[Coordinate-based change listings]
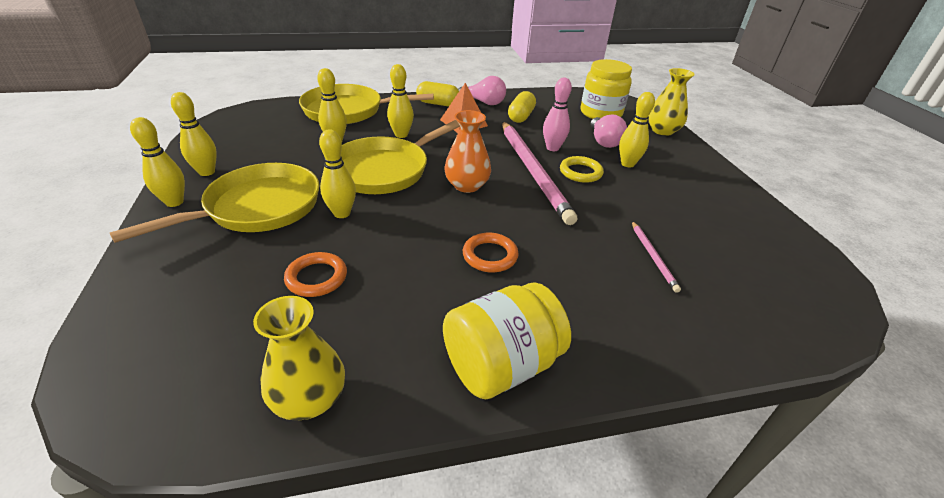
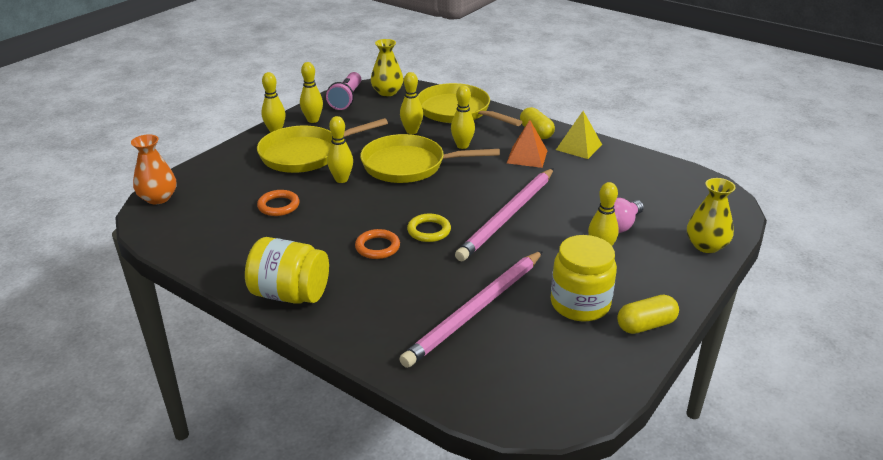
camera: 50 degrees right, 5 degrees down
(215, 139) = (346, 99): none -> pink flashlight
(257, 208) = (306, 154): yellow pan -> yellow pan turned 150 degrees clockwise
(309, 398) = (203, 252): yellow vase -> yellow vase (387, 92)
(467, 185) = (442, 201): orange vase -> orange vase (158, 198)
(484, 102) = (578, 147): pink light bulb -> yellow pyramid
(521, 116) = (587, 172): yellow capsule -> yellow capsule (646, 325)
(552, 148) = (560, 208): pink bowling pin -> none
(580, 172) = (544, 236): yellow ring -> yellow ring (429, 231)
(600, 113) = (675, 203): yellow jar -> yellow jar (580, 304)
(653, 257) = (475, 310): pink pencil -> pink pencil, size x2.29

---

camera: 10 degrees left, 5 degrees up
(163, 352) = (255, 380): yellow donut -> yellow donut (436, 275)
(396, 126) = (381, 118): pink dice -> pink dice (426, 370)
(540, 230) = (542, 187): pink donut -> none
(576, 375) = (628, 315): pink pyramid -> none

Work instructions: Your reply is to repeat, unchanged, the lines above running from the one with "camera: 50 degrees right, 5 degrees down" up to and including the one with "(552, 148) = (560, 208): pink".

Written solution:
camera: 50 degrees right, 5 degrees down
(215, 139) = (346, 99): none -> pink flashlight
(257, 208) = (306, 154): yellow pan -> yellow pan turned 150 degrees clockwise
(309, 398) = (203, 252): yellow vase -> yellow vase (387, 92)
(467, 185) = (442, 201): orange vase -> orange vase (158, 198)
(484, 102) = (578, 147): pink light bulb -> yellow pyramid
(521, 116) = (587, 172): yellow capsule -> yellow capsule (646, 325)
(552, 148) = (560, 208): pink bowling pin -> none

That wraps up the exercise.